* Problem to solve
Below are some records. Repeat exactly the lines from the one containing "armchair: (163, 172) -> (113, 87), moved" through the final line.

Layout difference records
Start of Block

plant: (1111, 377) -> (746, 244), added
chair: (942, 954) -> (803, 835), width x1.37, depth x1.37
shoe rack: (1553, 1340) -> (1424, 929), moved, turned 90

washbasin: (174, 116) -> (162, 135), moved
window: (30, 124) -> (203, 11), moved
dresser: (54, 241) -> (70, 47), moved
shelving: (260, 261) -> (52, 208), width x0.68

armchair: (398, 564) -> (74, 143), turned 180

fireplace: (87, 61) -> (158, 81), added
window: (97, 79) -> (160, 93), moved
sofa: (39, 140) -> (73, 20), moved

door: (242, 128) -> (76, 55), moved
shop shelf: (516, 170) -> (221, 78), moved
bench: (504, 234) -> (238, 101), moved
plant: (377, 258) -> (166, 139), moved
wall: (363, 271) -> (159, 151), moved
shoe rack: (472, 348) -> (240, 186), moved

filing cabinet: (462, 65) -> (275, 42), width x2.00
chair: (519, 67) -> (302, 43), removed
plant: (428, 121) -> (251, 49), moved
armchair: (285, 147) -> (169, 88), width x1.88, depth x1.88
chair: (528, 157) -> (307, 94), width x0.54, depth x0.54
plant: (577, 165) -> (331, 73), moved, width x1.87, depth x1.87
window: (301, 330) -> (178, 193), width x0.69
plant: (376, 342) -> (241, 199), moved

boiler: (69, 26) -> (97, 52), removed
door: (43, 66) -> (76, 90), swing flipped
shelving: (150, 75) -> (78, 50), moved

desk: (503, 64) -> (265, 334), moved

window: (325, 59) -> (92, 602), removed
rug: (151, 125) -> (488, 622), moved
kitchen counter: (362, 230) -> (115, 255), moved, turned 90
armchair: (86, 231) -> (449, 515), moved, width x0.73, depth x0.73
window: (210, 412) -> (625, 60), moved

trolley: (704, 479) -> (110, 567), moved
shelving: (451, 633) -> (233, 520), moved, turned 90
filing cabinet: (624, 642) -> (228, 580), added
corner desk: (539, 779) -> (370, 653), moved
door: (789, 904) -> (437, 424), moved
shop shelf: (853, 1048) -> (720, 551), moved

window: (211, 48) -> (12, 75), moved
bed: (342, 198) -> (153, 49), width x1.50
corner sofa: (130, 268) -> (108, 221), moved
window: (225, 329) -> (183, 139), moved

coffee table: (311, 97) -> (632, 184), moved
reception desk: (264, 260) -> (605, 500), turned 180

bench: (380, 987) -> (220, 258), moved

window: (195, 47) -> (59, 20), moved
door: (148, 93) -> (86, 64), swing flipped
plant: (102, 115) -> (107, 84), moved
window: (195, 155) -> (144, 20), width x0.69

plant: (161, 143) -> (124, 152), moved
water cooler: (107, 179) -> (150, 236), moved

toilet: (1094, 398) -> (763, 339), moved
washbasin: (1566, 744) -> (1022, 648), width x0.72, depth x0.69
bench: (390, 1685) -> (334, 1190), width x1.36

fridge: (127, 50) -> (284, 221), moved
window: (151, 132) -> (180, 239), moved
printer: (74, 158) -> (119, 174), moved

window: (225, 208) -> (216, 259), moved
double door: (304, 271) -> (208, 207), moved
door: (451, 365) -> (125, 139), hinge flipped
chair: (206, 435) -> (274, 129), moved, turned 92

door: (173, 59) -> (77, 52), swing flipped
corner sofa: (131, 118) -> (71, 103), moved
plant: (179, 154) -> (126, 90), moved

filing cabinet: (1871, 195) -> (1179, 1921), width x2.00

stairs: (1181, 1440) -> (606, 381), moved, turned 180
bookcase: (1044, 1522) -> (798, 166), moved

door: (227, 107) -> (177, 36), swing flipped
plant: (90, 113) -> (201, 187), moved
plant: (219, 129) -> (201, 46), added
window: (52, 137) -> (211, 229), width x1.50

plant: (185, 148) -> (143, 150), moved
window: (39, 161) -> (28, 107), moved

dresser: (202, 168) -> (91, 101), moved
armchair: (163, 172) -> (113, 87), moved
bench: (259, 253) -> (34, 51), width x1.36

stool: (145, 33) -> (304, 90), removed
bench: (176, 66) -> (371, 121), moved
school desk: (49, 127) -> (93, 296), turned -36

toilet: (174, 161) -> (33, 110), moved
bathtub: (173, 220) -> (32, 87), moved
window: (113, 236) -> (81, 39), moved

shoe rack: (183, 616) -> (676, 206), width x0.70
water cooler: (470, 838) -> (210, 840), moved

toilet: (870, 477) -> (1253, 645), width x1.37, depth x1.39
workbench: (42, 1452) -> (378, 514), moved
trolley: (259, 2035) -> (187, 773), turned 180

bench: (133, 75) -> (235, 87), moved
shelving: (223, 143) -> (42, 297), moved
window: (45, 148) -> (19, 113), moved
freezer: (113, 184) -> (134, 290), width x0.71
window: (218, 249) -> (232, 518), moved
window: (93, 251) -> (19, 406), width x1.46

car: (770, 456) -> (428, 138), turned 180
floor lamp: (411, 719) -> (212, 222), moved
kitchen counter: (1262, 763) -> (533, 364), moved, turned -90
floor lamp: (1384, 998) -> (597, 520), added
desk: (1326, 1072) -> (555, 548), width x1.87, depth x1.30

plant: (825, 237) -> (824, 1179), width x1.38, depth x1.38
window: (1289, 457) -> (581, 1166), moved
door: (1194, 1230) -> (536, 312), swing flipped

End of Block

* Exercise solution
armchair: (163, 172) -> (113, 87), moved
bench: (259, 253) -> (34, 51), width x1.36

stool: (145, 33) -> (304, 90), removed
bench: (176, 66) -> (371, 121), moved
school desk: (49, 127) -> (93, 296), turned -36

toilet: (174, 161) -> (33, 110), moved
bathtub: (173, 220) -> (32, 87), moved
window: (113, 236) -> (81, 39), moved

shoe rack: (183, 616) -> (676, 206), width x0.70
water cooler: (470, 838) -> (210, 840), moved

toilet: (870, 477) -> (1253, 645), width x1.37, depth x1.39
workbench: (42, 1452) -> (378, 514), moved
trolley: (259, 2035) -> (187, 773), turned 180

bench: (133, 75) -> (235, 87), moved
shelving: (223, 143) -> (42, 297), moved
window: (45, 148) -> (19, 113), moved
freezer: (113, 184) -> (134, 290), width x0.71
window: (218, 249) -> (232, 518), moved
window: (93, 251) -> (19, 406), width x1.46

car: (770, 456) -> (428, 138), turned 180
floor lamp: (411, 719) -> (212, 222), moved
kitchen counter: (1262, 763) -> (533, 364), moved, turned -90
floor lamp: (1384, 998) -> (597, 520), added
desk: (1326, 1072) -> (555, 548), width x1.87, depth x1.30

plant: (825, 237) -> (824, 1179), width x1.38, depth x1.38
window: (1289, 457) -> (581, 1166), moved
door: (1194, 1230) -> (536, 312), swing flipped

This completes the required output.